## [Exercise prompt]
Begin at the line below that has "black square: (106, 226)". Stop after the line that has "cyan arrow: (51, 17) -> (121, 58), moved", repeating each line exactly and leaving out the pictures.

[Source data]
━━━━━━━━━━━━━━━━━━━━━━━━━━━━━━

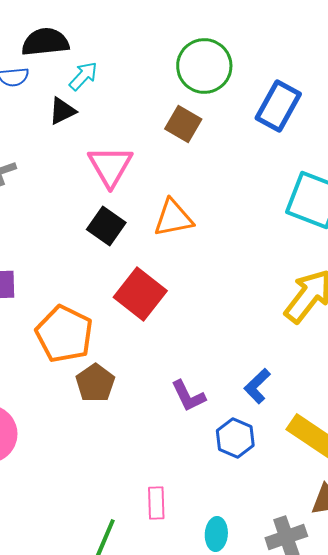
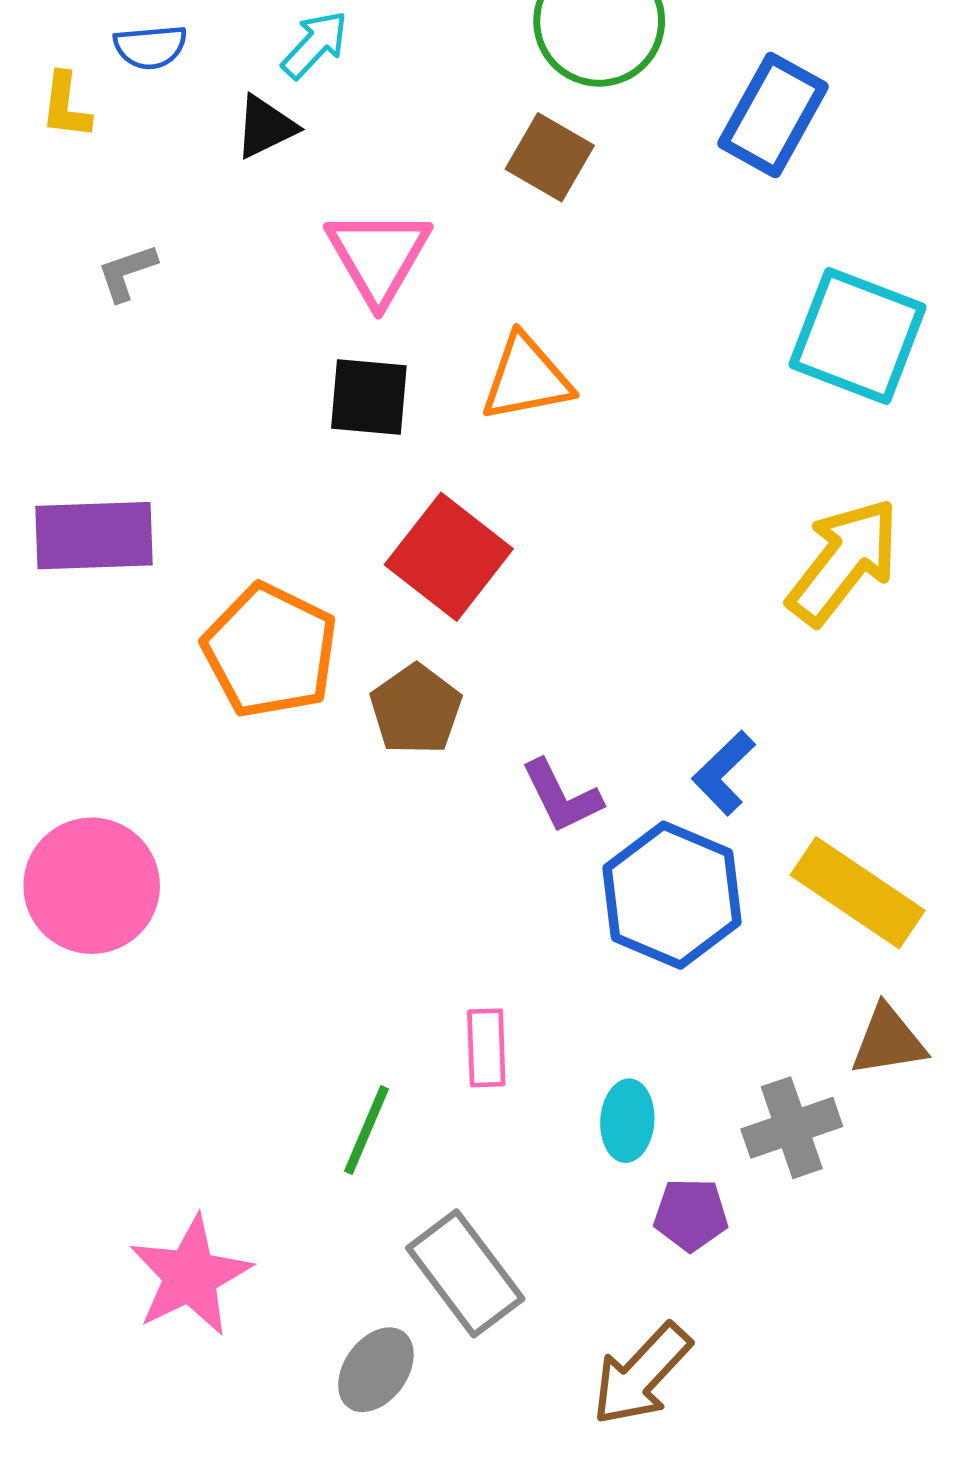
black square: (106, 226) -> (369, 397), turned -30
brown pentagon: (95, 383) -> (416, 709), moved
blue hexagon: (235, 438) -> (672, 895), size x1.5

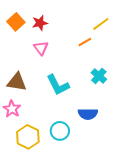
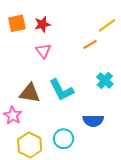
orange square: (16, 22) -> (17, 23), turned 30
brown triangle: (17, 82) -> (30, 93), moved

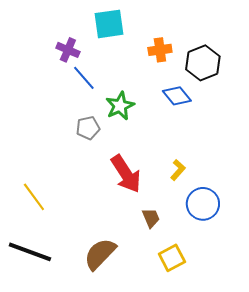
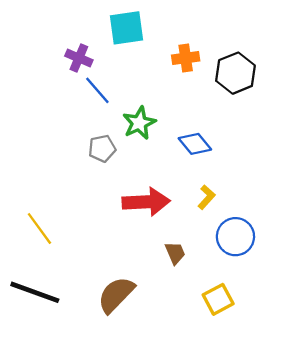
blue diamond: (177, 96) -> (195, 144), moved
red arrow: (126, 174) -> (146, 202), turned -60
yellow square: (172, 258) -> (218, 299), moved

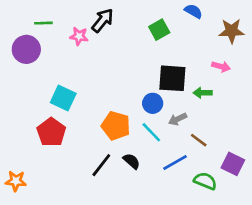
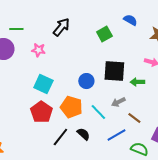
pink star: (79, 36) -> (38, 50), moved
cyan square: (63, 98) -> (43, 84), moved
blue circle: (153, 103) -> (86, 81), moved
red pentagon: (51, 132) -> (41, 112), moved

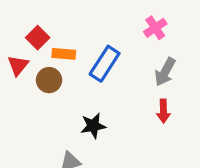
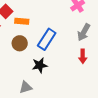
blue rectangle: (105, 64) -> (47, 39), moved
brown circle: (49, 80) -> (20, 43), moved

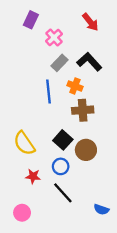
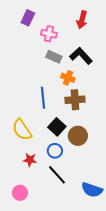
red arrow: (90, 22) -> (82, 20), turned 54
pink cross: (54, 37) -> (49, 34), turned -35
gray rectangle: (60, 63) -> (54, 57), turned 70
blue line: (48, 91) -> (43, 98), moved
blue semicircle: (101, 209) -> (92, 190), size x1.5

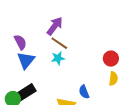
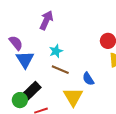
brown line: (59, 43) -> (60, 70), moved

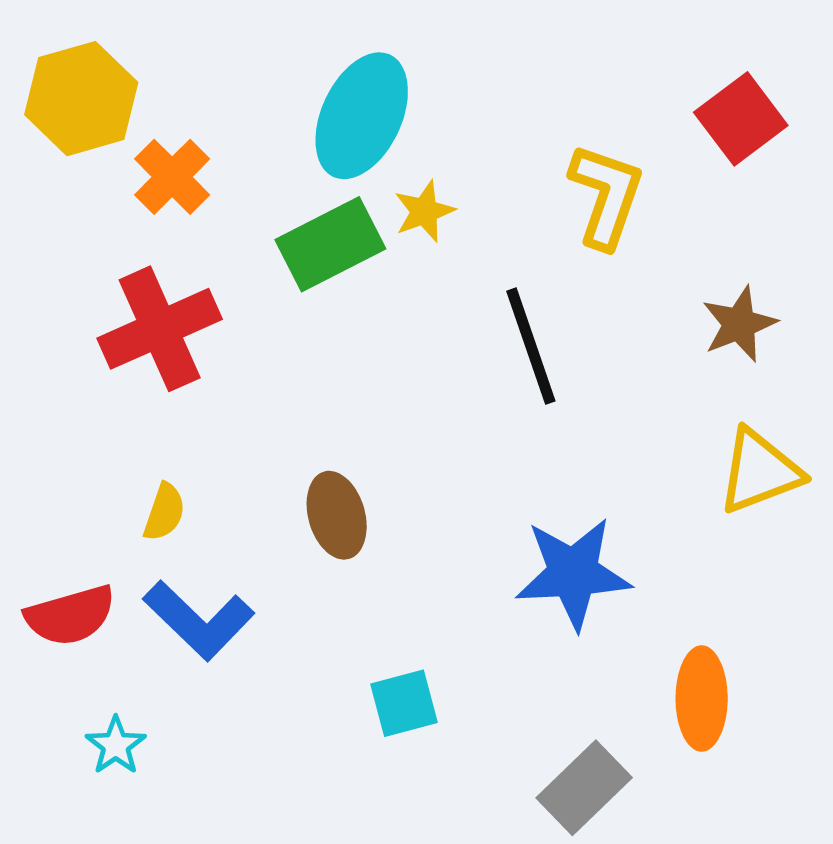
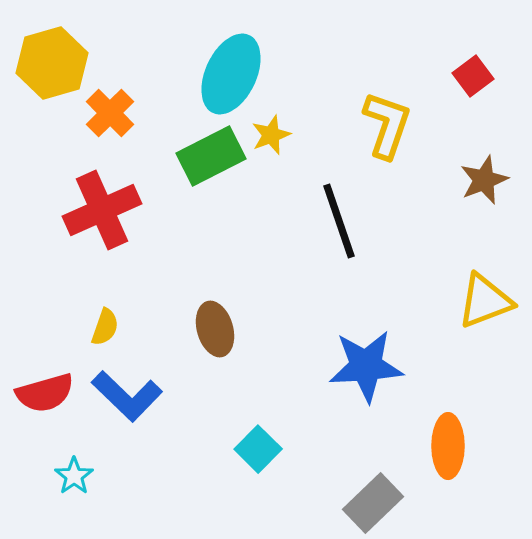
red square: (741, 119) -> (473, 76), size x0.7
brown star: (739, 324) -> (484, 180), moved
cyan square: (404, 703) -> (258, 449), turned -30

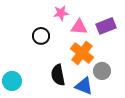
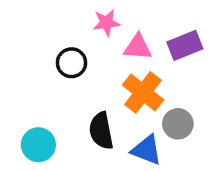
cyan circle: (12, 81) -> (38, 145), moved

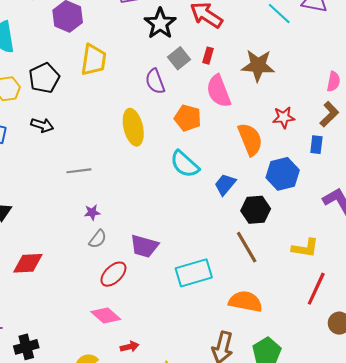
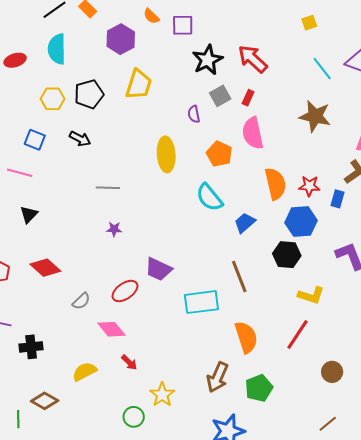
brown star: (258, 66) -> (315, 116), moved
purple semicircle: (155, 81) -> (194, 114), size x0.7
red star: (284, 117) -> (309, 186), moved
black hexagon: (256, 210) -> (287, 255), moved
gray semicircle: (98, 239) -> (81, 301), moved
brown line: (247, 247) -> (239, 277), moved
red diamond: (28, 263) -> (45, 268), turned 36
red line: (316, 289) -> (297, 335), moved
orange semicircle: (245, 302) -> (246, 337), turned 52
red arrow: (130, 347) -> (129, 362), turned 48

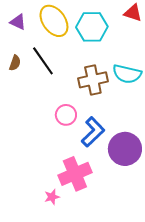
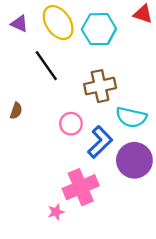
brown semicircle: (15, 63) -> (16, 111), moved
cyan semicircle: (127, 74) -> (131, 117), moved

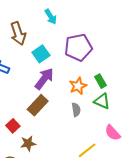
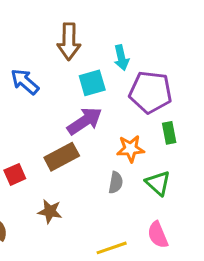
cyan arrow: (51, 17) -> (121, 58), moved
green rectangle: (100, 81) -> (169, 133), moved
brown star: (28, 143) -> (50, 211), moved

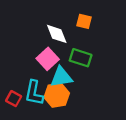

━━━━━━━━━━━━━━━━━━━━━━━━━━━━━━

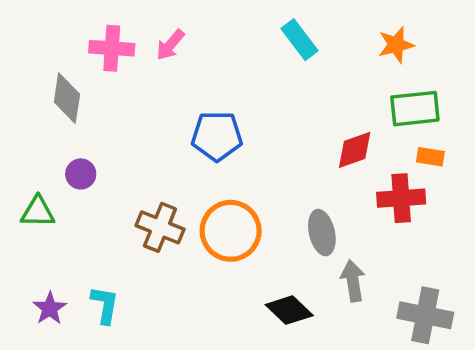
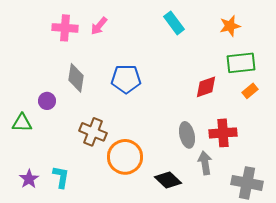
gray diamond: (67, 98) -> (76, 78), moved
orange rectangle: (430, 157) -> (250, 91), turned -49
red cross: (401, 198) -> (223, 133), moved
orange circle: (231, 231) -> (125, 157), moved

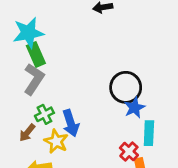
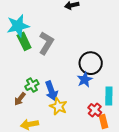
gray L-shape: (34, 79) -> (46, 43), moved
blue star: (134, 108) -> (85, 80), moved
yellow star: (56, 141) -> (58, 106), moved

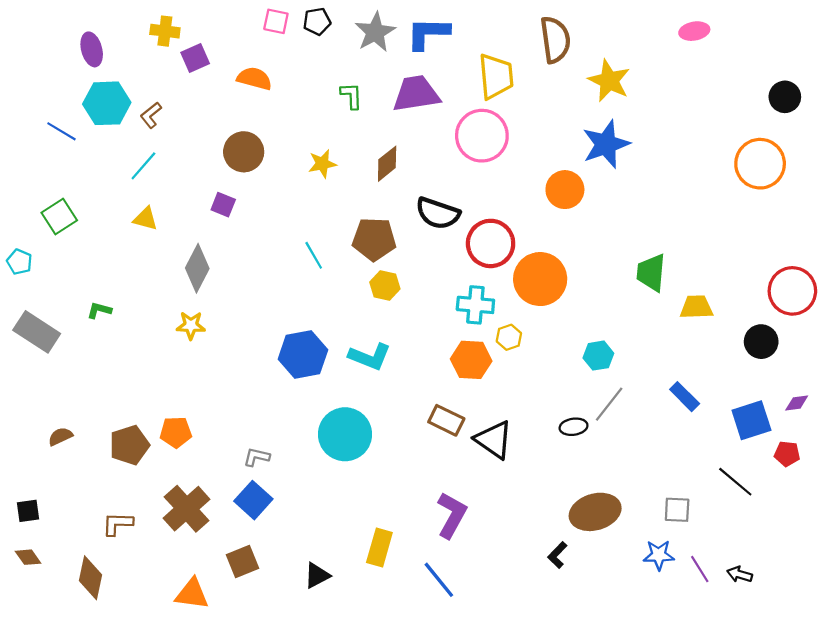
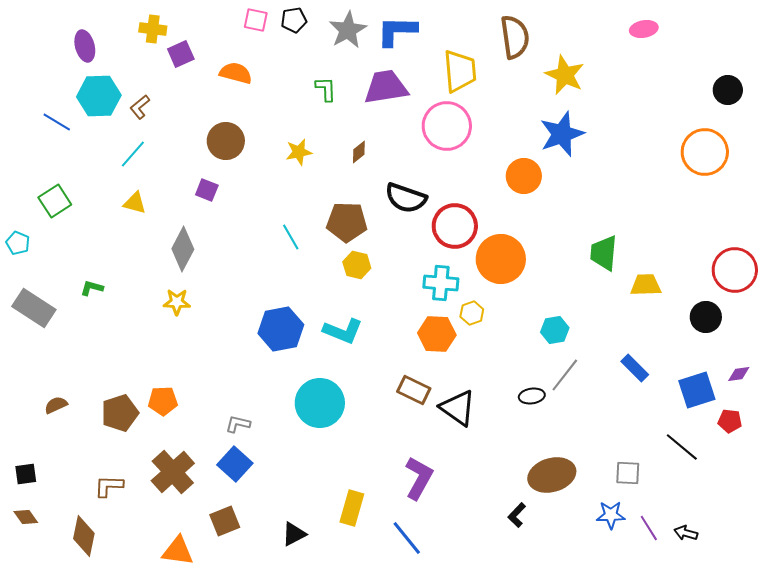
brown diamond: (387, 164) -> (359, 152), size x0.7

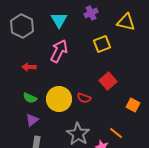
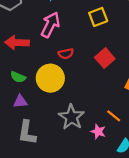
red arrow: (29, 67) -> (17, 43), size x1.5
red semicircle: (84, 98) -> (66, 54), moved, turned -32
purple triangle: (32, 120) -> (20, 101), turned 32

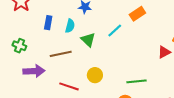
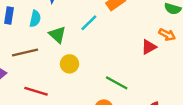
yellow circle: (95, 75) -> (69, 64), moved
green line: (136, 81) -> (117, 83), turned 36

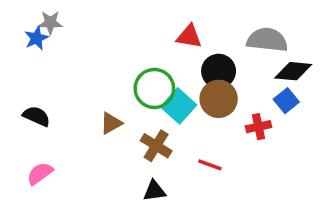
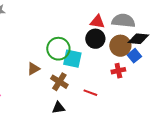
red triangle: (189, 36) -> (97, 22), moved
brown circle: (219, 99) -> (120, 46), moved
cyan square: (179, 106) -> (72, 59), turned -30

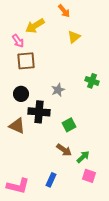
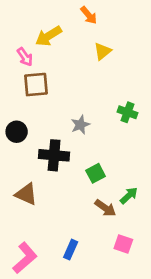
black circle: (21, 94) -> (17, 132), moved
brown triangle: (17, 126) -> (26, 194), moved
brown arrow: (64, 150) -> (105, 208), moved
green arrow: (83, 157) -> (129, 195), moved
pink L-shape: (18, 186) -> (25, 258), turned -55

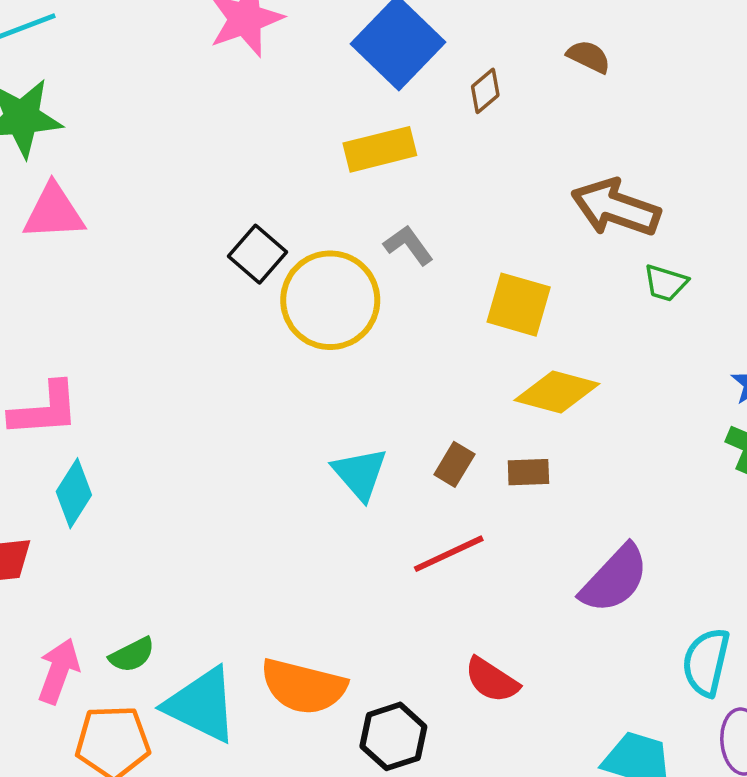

━━━━━━━━━━━━━━━━━━━━━━━━━━━━━━

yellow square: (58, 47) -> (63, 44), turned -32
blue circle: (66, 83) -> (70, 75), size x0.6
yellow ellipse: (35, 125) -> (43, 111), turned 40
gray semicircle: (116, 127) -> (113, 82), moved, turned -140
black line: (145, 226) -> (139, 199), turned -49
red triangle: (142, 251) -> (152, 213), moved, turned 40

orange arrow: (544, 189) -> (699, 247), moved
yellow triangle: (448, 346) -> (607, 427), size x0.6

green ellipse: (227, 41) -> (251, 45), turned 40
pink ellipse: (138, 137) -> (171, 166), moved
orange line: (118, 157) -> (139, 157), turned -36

━━━━━━━━━━━━━━━━━━━━━━━━━━━━━━

## [Solution to the problem]
black square: (106, 226) -> (369, 397), turned -30
brown pentagon: (95, 383) -> (416, 709), moved
blue hexagon: (235, 438) -> (672, 895), size x1.5

orange square: (16, 22) -> (17, 23), turned 30
brown triangle: (17, 82) -> (30, 93), moved

blue diamond: (177, 96) -> (195, 144), moved
red arrow: (126, 174) -> (146, 202), turned -60
yellow square: (172, 258) -> (218, 299), moved

pink star: (79, 36) -> (38, 50), moved
cyan square: (63, 98) -> (43, 84), moved
blue circle: (153, 103) -> (86, 81), moved
red pentagon: (51, 132) -> (41, 112), moved

blue rectangle: (105, 64) -> (47, 39), moved
brown circle: (49, 80) -> (20, 43), moved

red arrow: (90, 22) -> (82, 20), turned 54
pink cross: (54, 37) -> (49, 34), turned -35
gray rectangle: (60, 63) -> (54, 57), turned 70
blue line: (48, 91) -> (43, 98), moved
blue semicircle: (101, 209) -> (92, 190), size x1.5

brown line: (59, 43) -> (60, 70), moved

red square: (741, 119) -> (473, 76), size x0.7
brown star: (739, 324) -> (484, 180), moved
cyan square: (404, 703) -> (258, 449), turned -30

cyan circle: (12, 81) -> (38, 145), moved

brown star: (258, 66) -> (315, 116), moved
purple semicircle: (155, 81) -> (194, 114), size x0.7
red star: (284, 117) -> (309, 186), moved
black hexagon: (256, 210) -> (287, 255), moved
gray semicircle: (98, 239) -> (81, 301), moved
brown line: (247, 247) -> (239, 277), moved
red diamond: (28, 263) -> (45, 268), turned 36
red line: (316, 289) -> (297, 335), moved
orange semicircle: (245, 302) -> (246, 337), turned 52
red arrow: (130, 347) -> (129, 362), turned 48

brown semicircle: (15, 63) -> (16, 111), moved
cyan semicircle: (127, 74) -> (131, 117), moved

cyan arrow: (51, 17) -> (121, 58), moved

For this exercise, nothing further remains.